▶ _Work to complete_: Tally the lines in the following entries that include the word "white"; state only the total.

▶ _Extracted entries_:
****
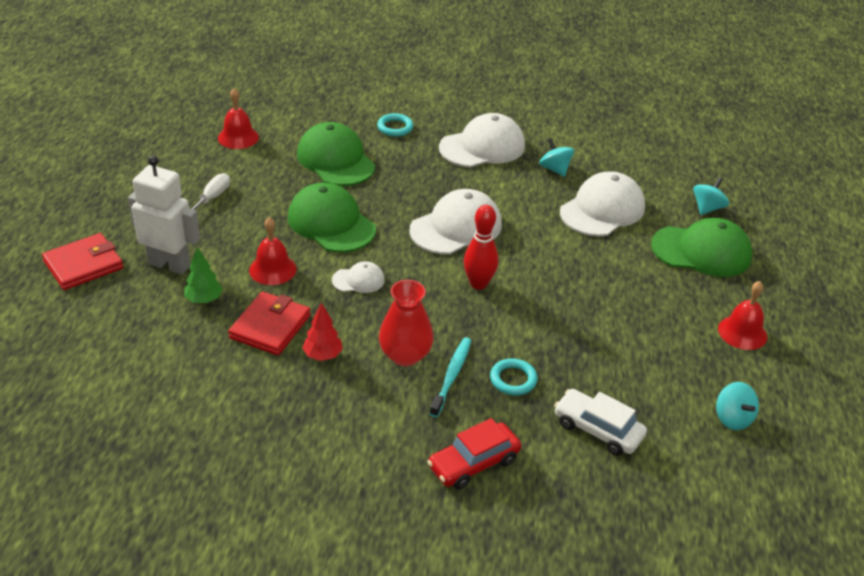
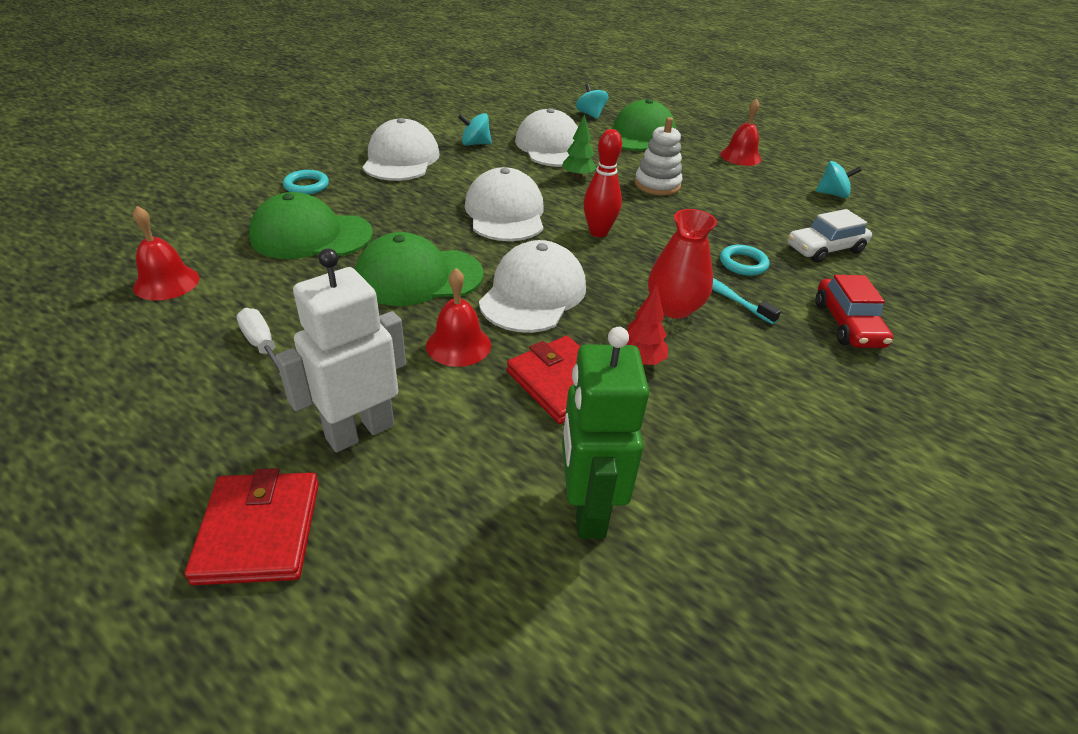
camera: 60 degrees left, 0 degrees up
(167, 372) = (587, 509): none -> green robot
(204, 300) = (464, 422): green tree -> green tree (578, 176)
(358, 280) = (533, 294): white cap -> white cap, size x2.00
(604, 292) = (657, 185): none -> white stacking toy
****
▶ _Result_: 2